Try it =
Your task is to retype every entry exactly, omitting nothing.

Change detection data:

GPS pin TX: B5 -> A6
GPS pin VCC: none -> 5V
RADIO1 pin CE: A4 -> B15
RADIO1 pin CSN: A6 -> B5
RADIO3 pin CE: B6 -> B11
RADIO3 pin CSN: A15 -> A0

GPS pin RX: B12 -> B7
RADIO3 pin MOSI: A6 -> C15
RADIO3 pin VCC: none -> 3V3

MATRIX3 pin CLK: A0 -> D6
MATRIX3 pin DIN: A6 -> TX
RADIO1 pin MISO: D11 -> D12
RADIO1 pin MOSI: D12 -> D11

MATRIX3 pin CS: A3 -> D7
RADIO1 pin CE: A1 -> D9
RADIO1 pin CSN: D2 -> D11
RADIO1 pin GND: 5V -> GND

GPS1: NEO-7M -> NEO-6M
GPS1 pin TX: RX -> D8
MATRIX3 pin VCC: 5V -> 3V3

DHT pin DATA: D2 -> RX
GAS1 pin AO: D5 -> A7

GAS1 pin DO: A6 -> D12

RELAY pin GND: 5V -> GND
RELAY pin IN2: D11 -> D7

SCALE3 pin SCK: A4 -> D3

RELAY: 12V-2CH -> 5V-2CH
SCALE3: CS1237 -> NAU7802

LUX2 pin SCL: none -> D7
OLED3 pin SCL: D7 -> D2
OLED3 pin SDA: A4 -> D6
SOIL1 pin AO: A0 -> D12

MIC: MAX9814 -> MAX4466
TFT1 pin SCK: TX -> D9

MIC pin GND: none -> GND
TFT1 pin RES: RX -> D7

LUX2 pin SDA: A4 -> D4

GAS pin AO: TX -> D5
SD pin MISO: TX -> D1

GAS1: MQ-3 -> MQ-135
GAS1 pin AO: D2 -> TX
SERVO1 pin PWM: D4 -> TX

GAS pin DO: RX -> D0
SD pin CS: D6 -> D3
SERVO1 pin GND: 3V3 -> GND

Response box =
GPS pin TX: B5 -> A6
GPS pin VCC: none -> 5V
RADIO1 pin CE: A4 -> B15
RADIO1 pin CSN: A6 -> B5
RADIO3 pin CE: B6 -> B11
RADIO3 pin CSN: A15 -> A0

GPS pin RX: B12 -> B7
RADIO3 pin MOSI: A6 -> C15
RADIO3 pin VCC: none -> 3V3

MATRIX3 pin CLK: A0 -> D6
MATRIX3 pin DIN: A6 -> TX
RADIO1 pin MISO: D11 -> D12
RADIO1 pin MOSI: D12 -> D11

MATRIX3 pin CS: A3 -> D7
RADIO1 pin CE: A1 -> D9
RADIO1 pin CSN: D2 -> D11
RADIO1 pin GND: 5V -> GND

GPS1: NEO-7M -> NEO-6M
GPS1 pin TX: RX -> D8
MATRIX3 pin VCC: 5V -> 3V3

DHT pin DATA: D2 -> RX
GAS1 pin AO: D5 -> A7

GAS1 pin DO: A6 -> D12

RELAY pin GND: 5V -> GND
RELAY pin IN2: D11 -> D7

SCALE3 pin SCK: A4 -> D3

RELAY: 12V-2CH -> 5V-2CH
SCALE3: CS1237 -> NAU7802

LUX2 pin SCL: none -> D7
OLED3 pin SCL: D7 -> D2
OLED3 pin SDA: A4 -> D6
SOIL1 pin AO: A0 -> D12

MIC: MAX9814 -> MAX4466
TFT1 pin SCK: TX -> D9

MIC pin GND: none -> GND
TFT1 pin RES: RX -> D7

LUX2 pin SDA: A4 -> D4

GAS pin AO: TX -> D5
SD pin MISO: TX -> D1

GAS1: MQ-3 -> MQ-135
GAS1 pin AO: D2 -> TX
SERVO1 pin PWM: D4 -> TX

GAS pin DO: RX -> D0
SD pin CS: D6 -> D3
SERVO1 pin GND: 3V3 -> GND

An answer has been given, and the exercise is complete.